## ENTRIES SUPPLIED
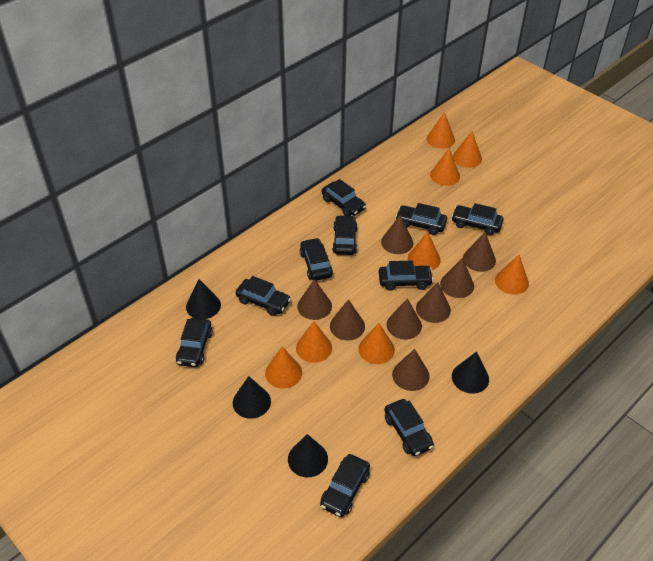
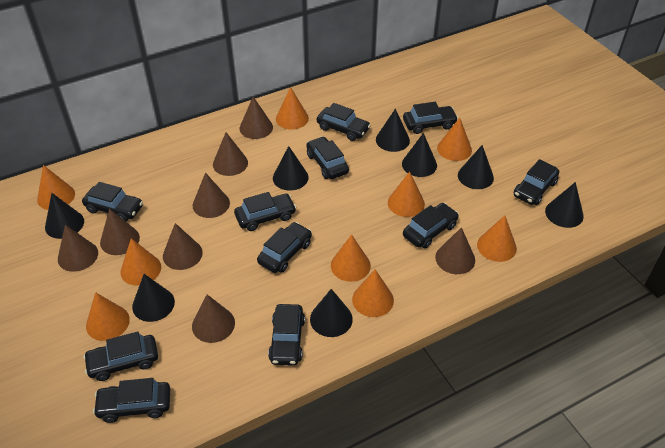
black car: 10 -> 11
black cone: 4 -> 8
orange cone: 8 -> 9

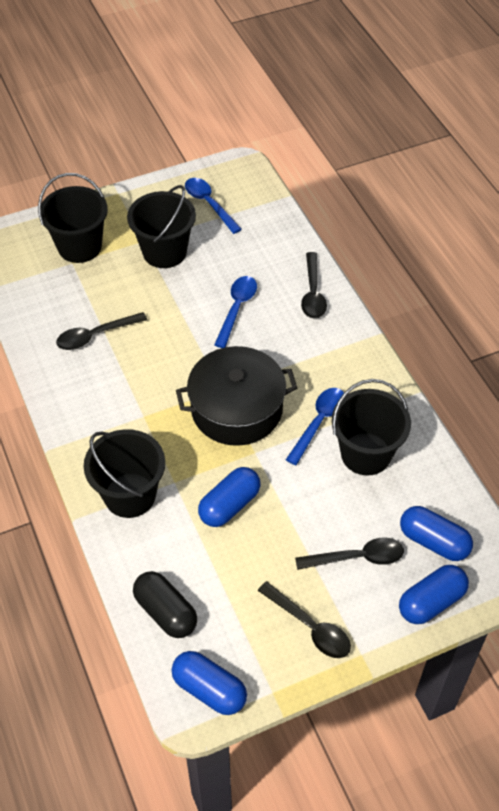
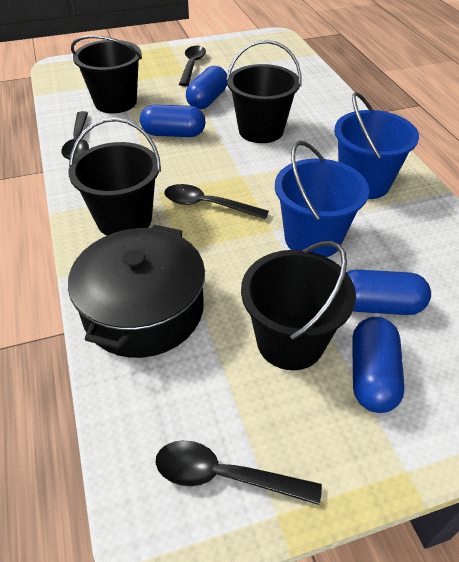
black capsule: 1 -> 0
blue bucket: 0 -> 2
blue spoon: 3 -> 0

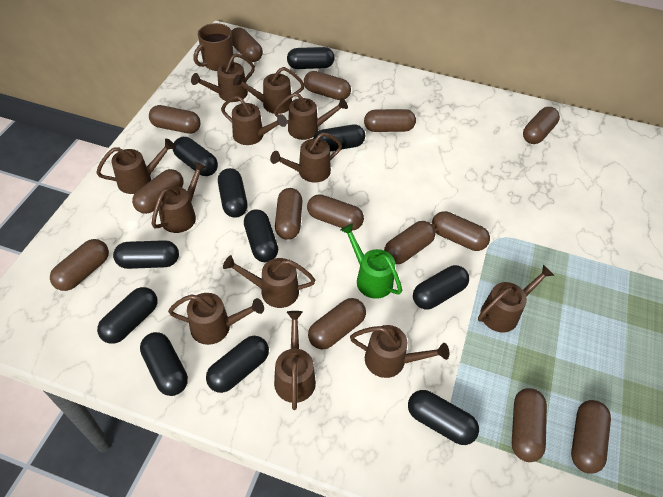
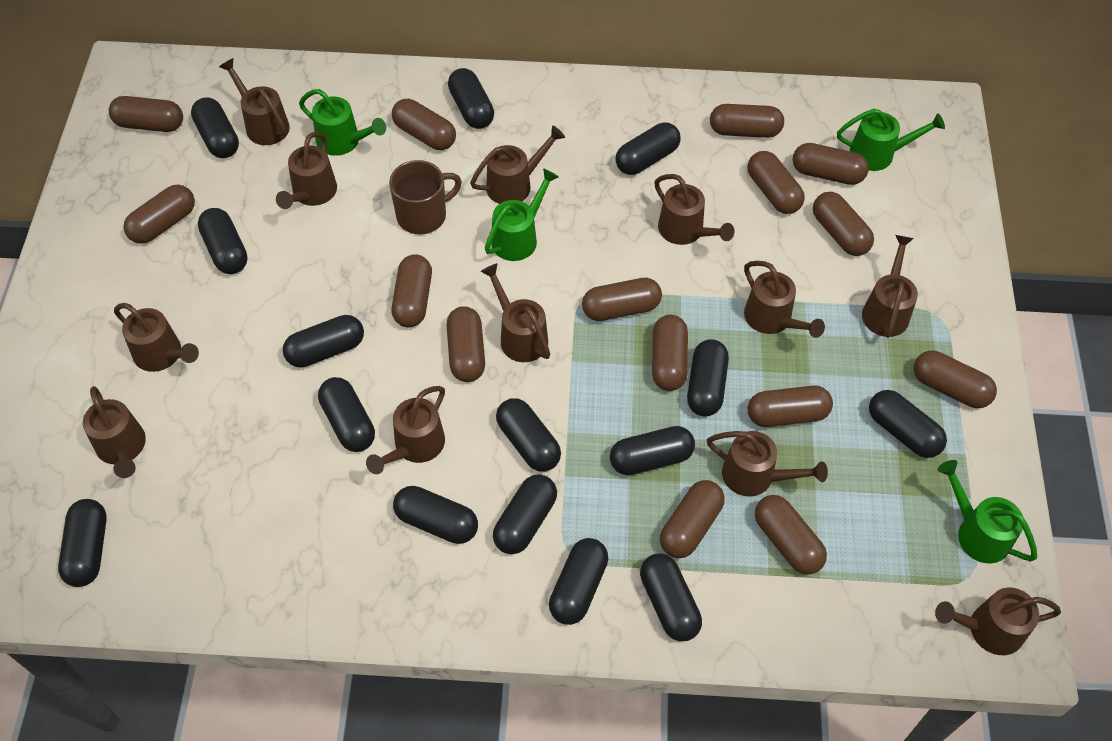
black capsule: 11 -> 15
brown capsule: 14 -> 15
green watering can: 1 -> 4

--

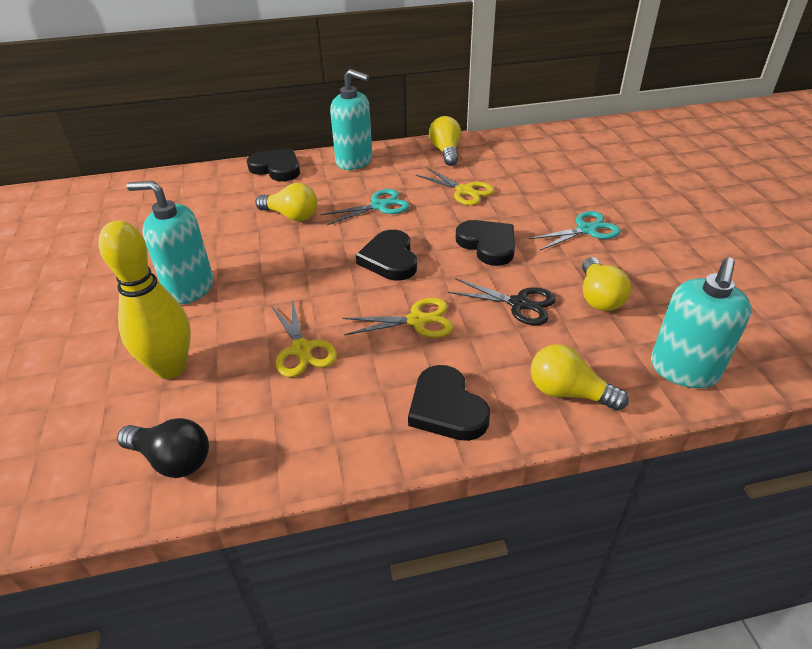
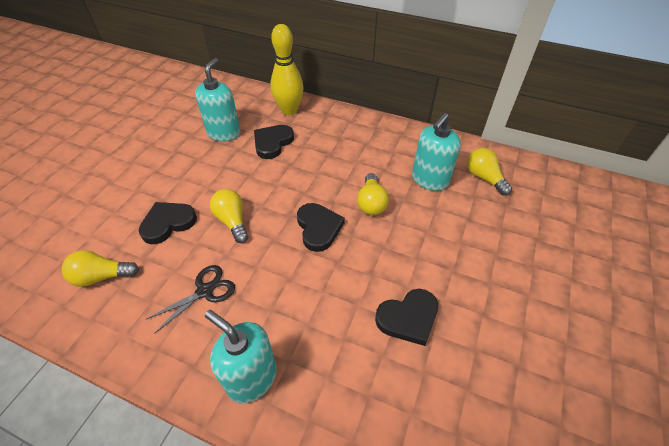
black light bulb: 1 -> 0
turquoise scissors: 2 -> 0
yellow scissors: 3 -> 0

## TASK PROMPT
All lines in the listing above that contain "scissors" should be shown.

## ANSWER TO THIS EXERCISE
turquoise scissors: 2 -> 0
yellow scissors: 3 -> 0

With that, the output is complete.